Task to complete:
Would you please output all the records exactly as given? Pictures should not appear in the copy.

Data extracts:
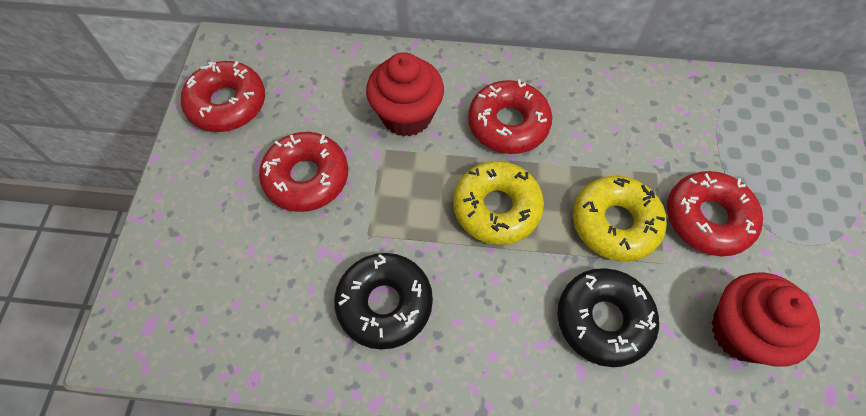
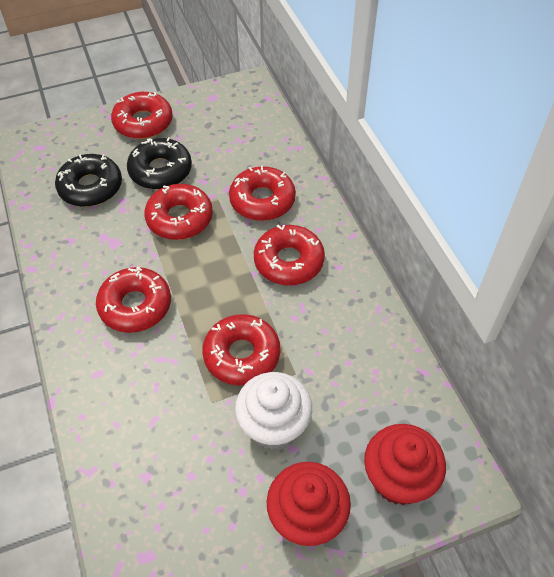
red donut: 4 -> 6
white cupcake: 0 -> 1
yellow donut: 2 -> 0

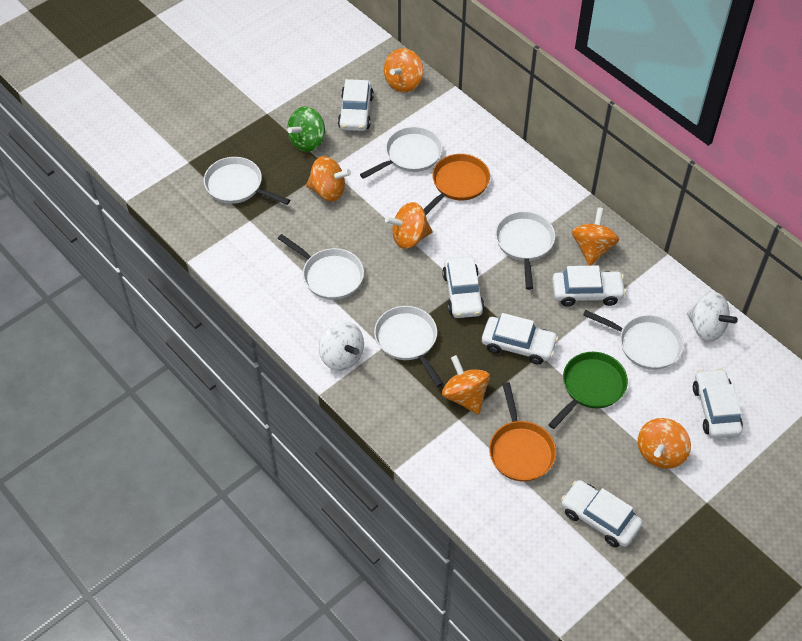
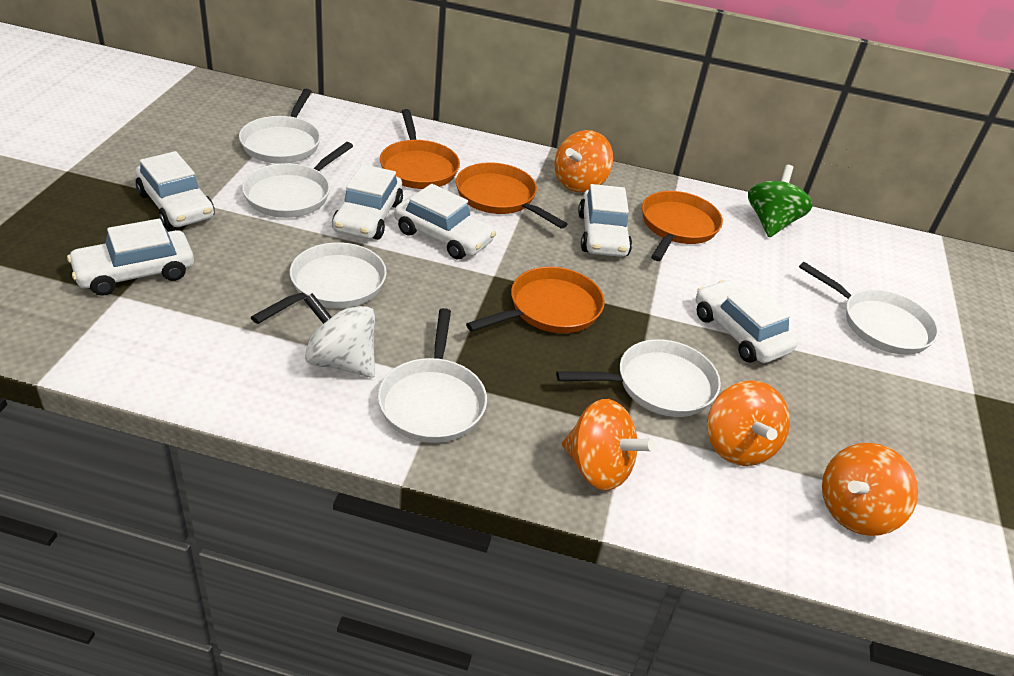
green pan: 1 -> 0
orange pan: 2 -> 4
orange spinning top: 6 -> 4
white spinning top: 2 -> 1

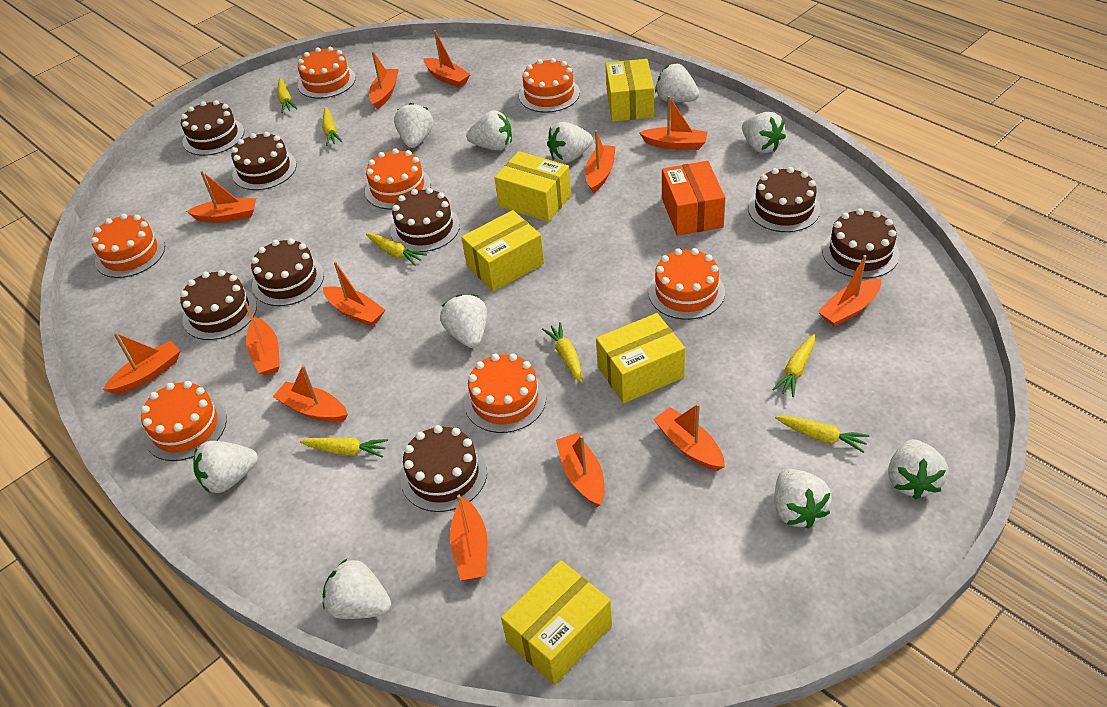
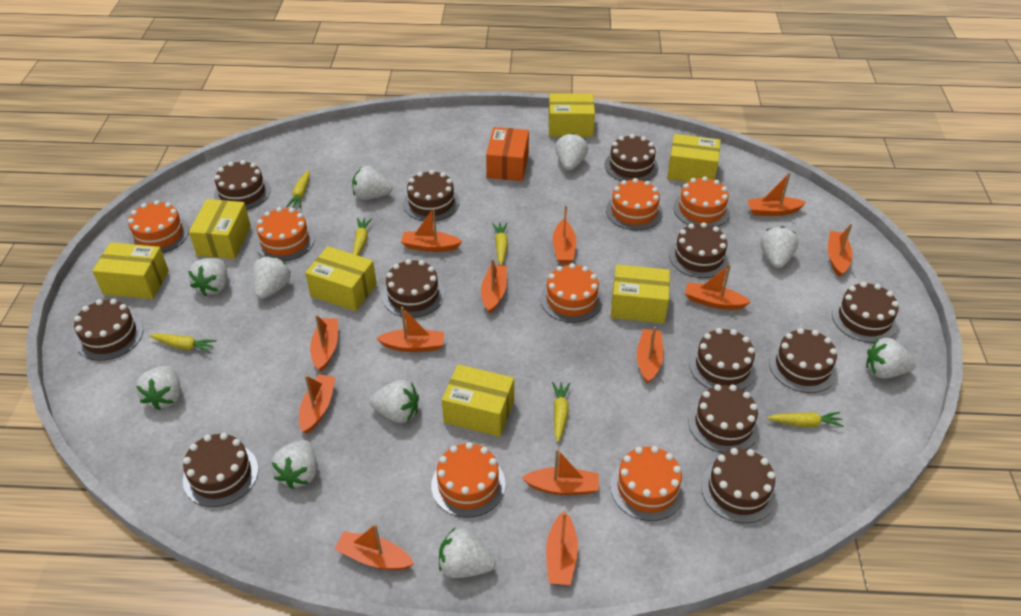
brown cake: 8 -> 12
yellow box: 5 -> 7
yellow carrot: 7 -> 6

Response:
red donut: 4 -> 6
white cupcake: 0 -> 1
yellow donut: 2 -> 0

green pan: 1 -> 0
orange pan: 2 -> 4
orange spinning top: 6 -> 4
white spinning top: 2 -> 1

brown cake: 8 -> 12
yellow box: 5 -> 7
yellow carrot: 7 -> 6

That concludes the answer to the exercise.